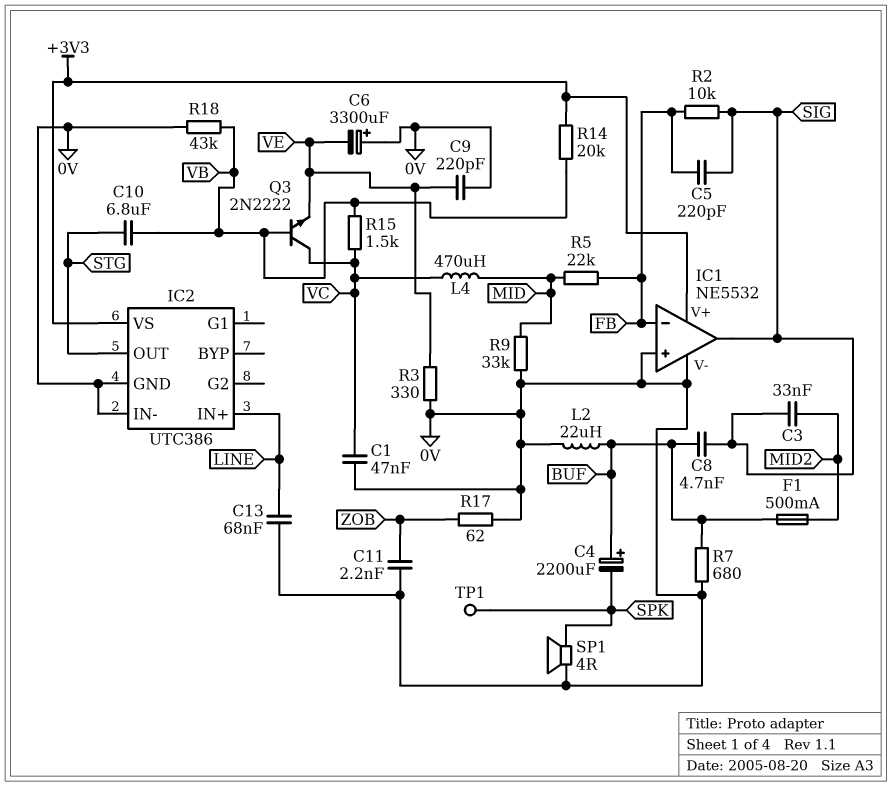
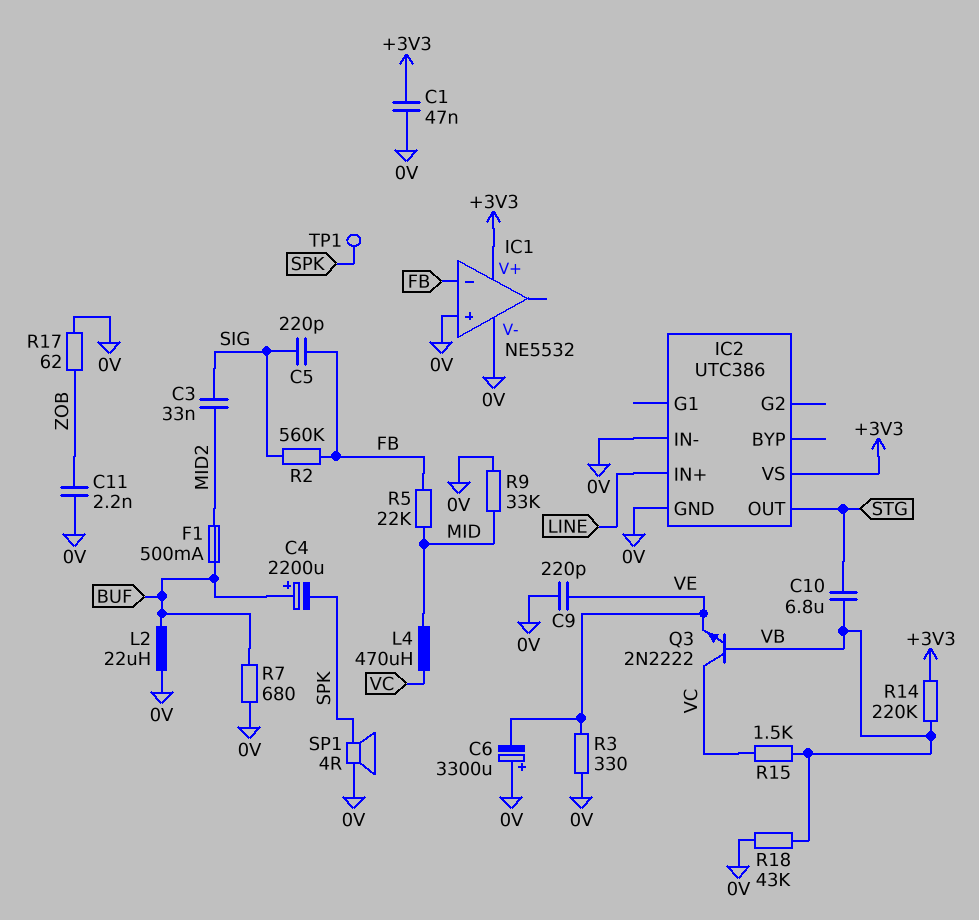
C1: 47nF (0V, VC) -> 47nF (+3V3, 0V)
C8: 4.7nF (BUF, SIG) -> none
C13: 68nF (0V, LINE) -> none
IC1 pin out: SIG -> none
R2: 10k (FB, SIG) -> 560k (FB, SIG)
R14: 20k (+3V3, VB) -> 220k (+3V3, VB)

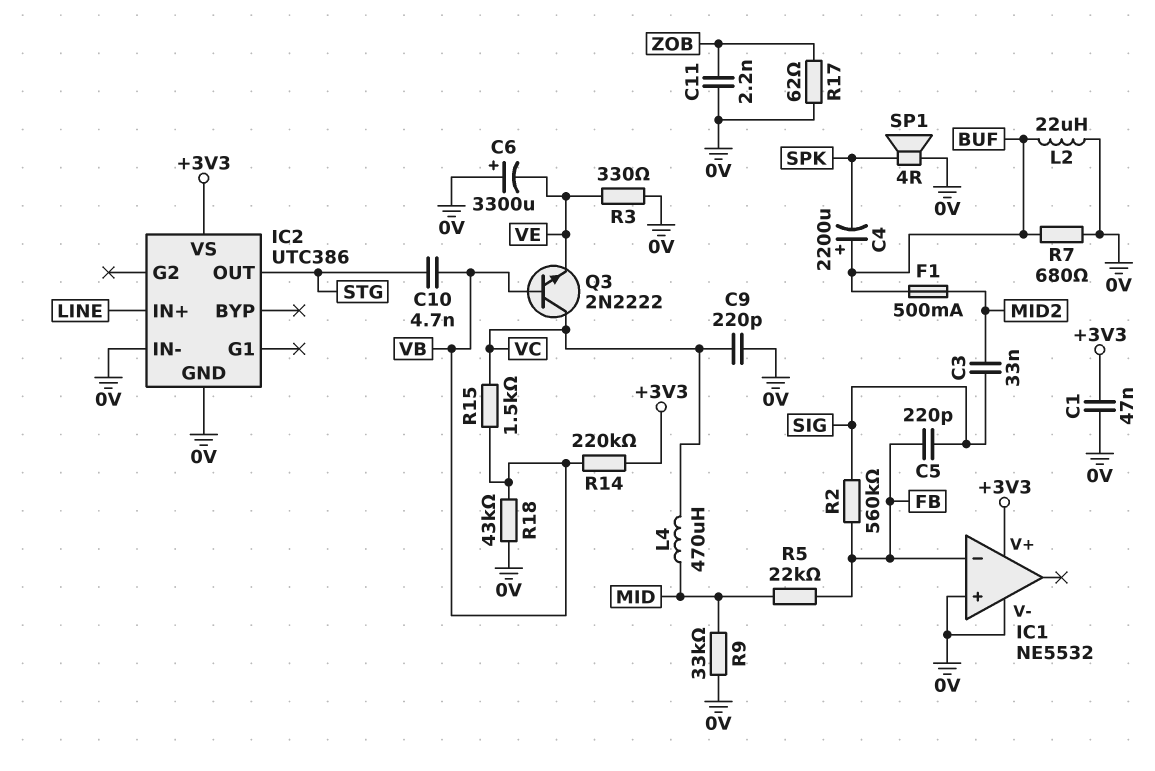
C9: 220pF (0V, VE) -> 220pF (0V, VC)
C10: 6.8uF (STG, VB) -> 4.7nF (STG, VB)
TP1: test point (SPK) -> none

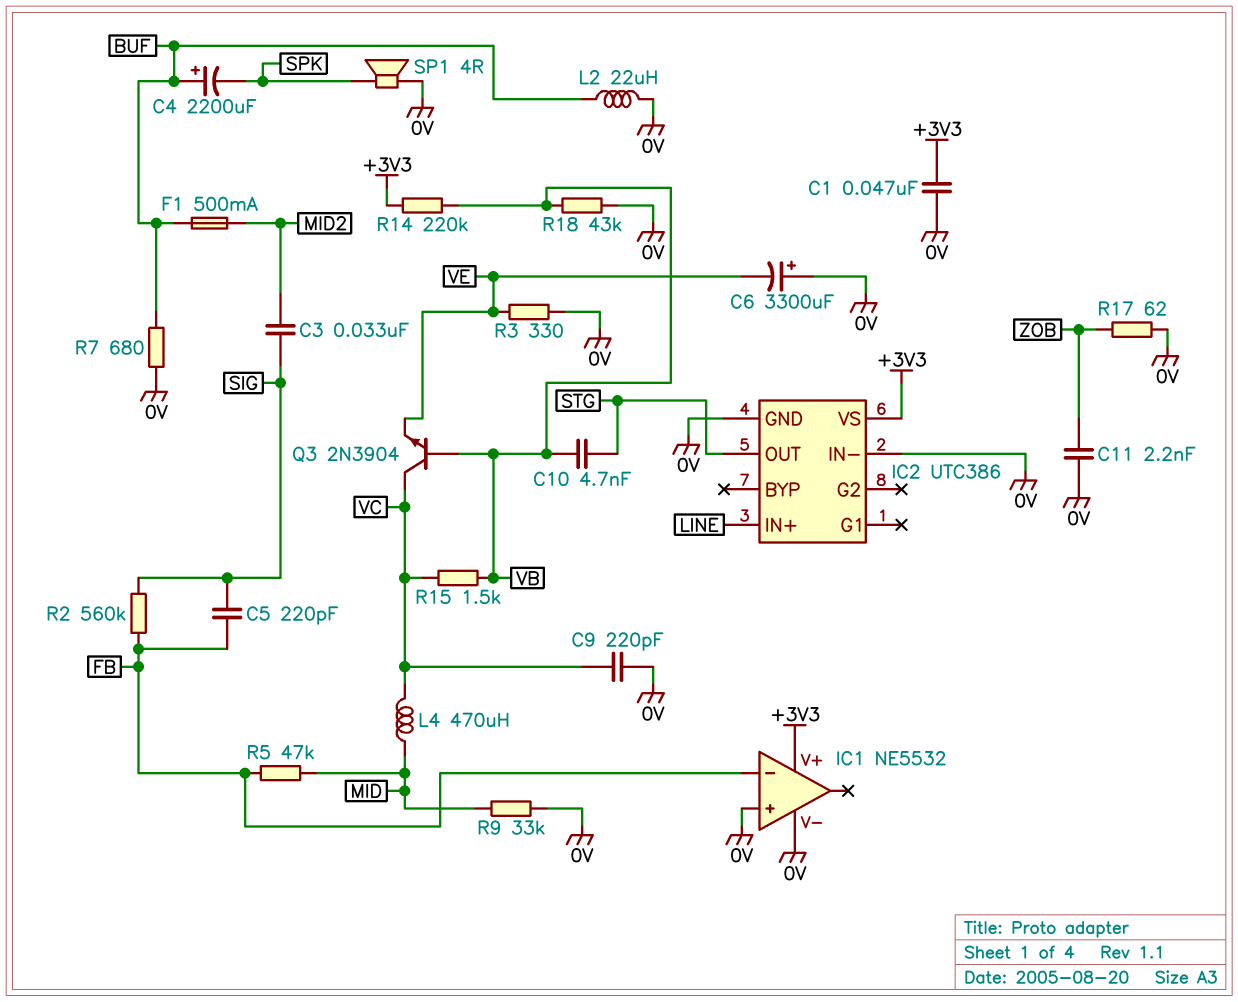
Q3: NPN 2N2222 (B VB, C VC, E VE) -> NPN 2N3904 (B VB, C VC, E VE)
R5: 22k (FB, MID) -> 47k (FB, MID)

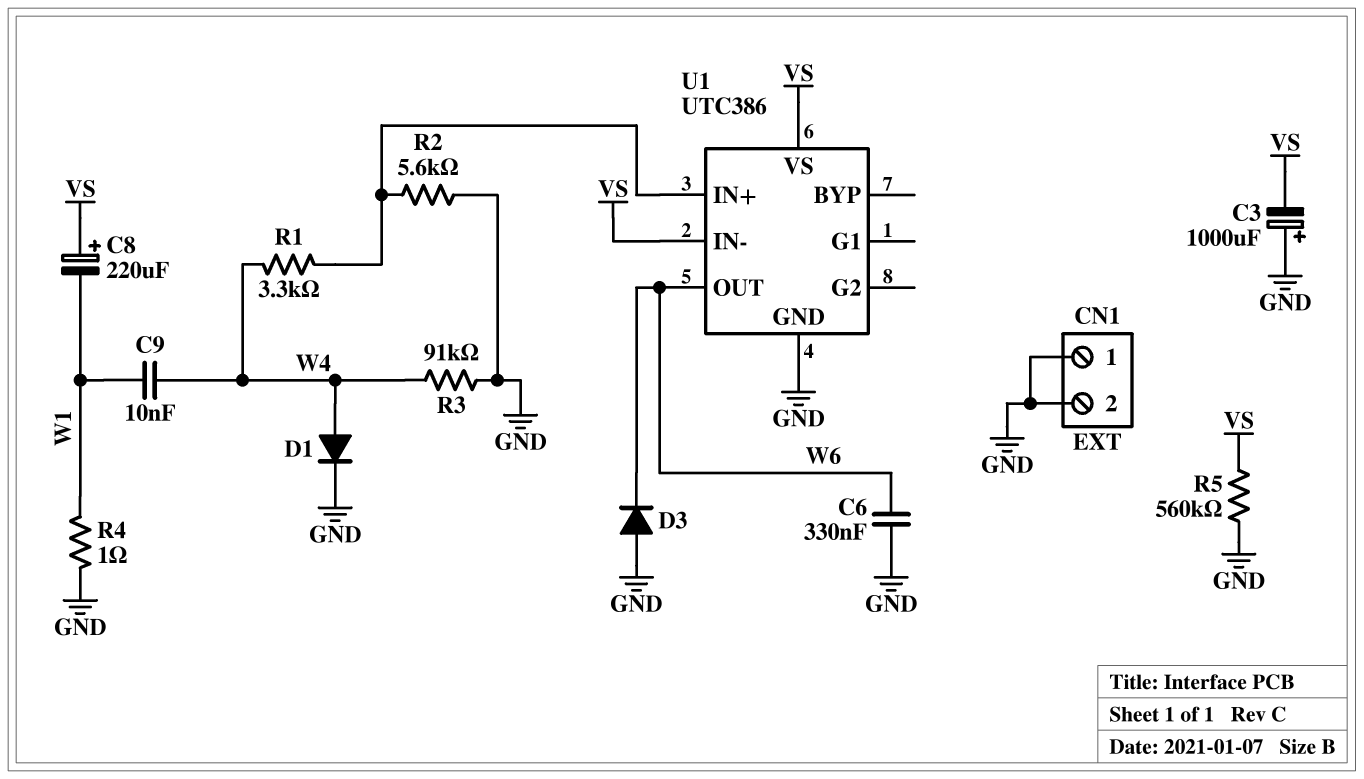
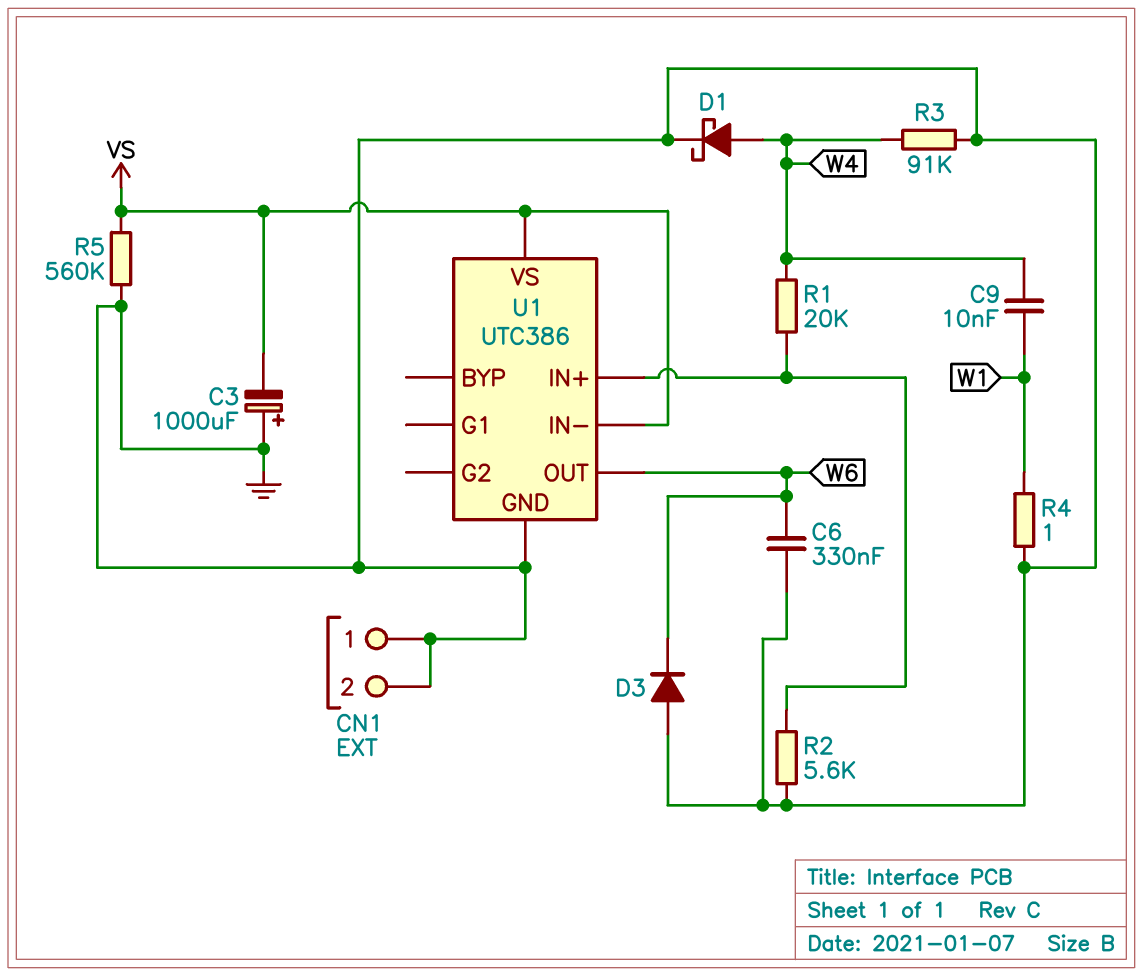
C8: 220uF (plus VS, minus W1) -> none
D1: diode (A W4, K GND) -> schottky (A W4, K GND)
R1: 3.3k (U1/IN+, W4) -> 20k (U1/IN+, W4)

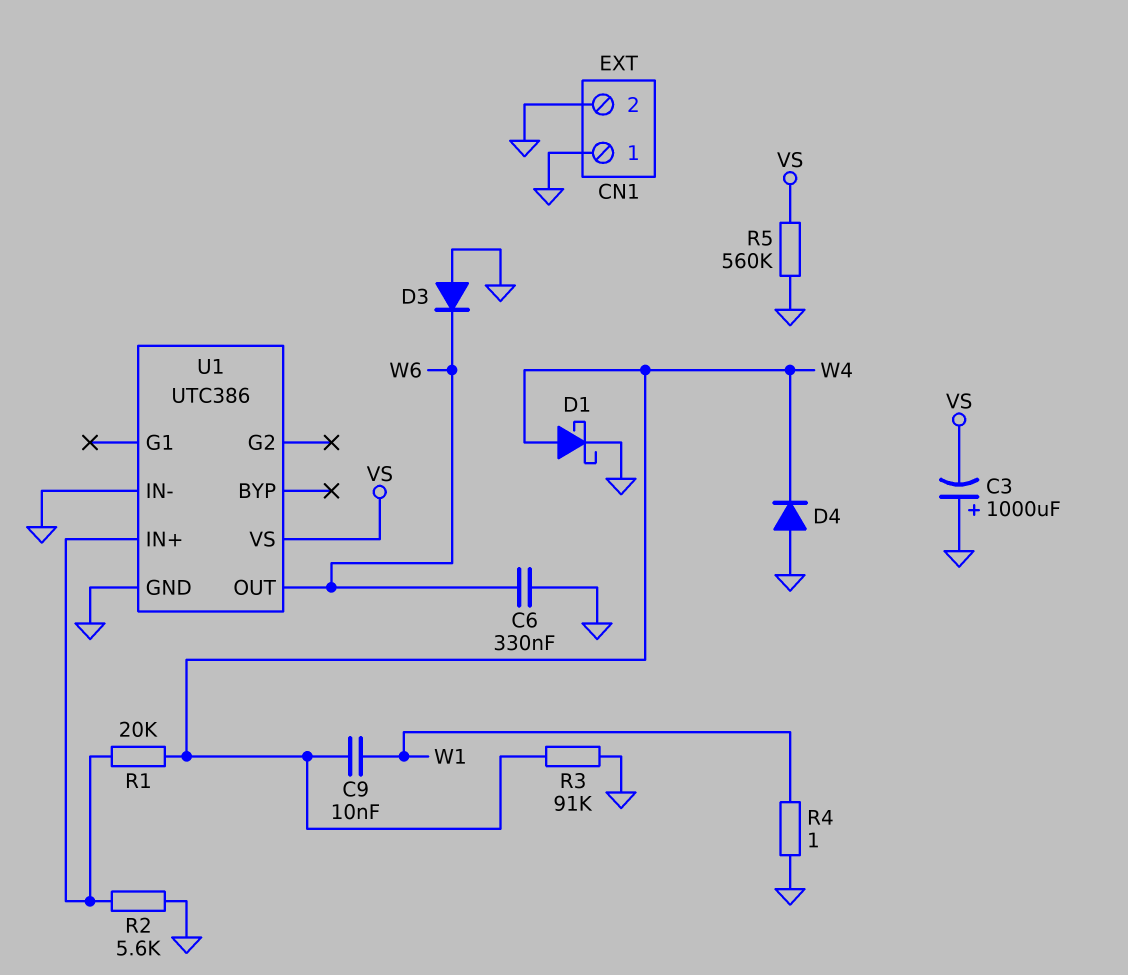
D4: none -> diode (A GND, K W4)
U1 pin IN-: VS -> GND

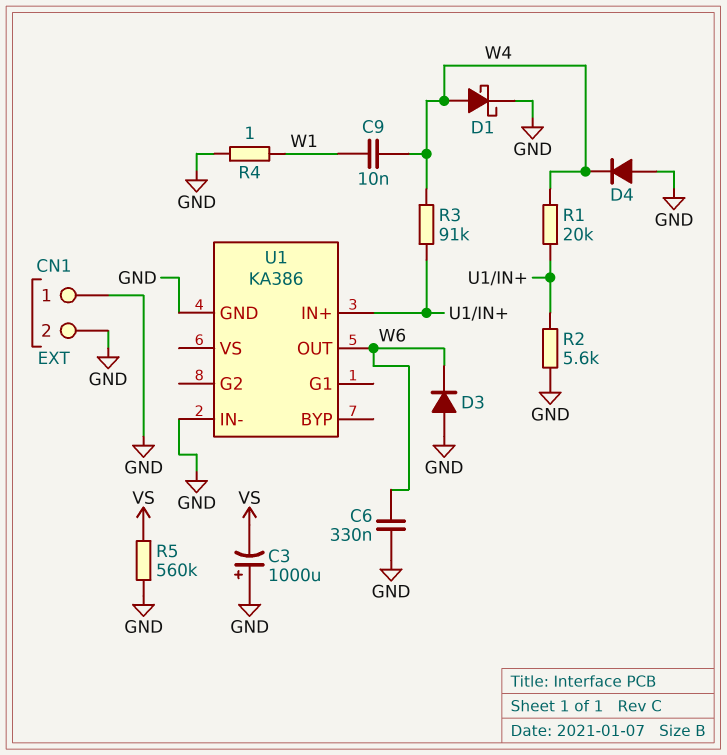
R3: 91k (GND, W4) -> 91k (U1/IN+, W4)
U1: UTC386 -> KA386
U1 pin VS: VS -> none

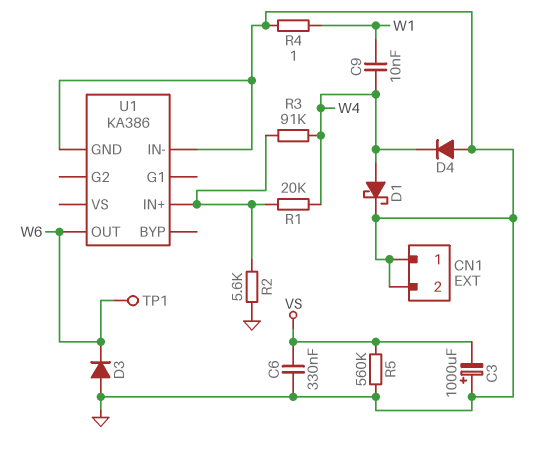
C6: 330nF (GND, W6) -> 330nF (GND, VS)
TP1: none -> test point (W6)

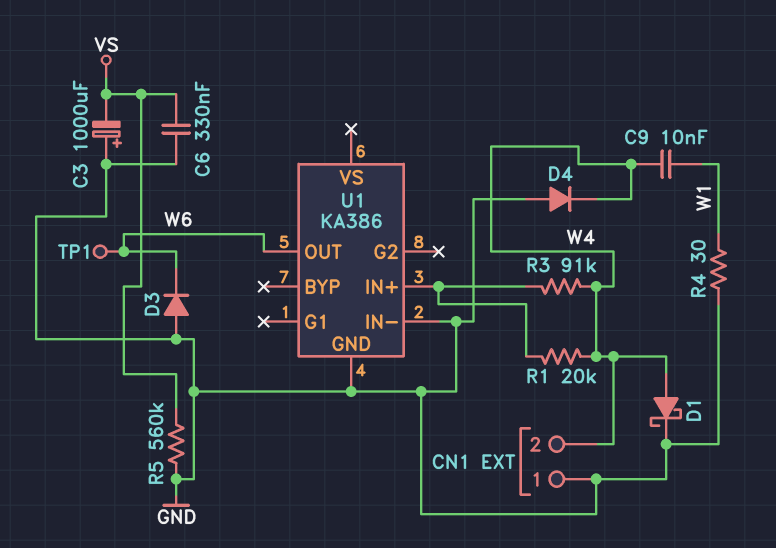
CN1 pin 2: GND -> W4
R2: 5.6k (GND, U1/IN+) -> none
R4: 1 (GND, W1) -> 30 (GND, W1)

* What you are asked to do *
Pick out every line above that contains the word "test" and copy it.

* Output for this task *
TP1: test point (SPK) -> none
TP1: none -> test point (W6)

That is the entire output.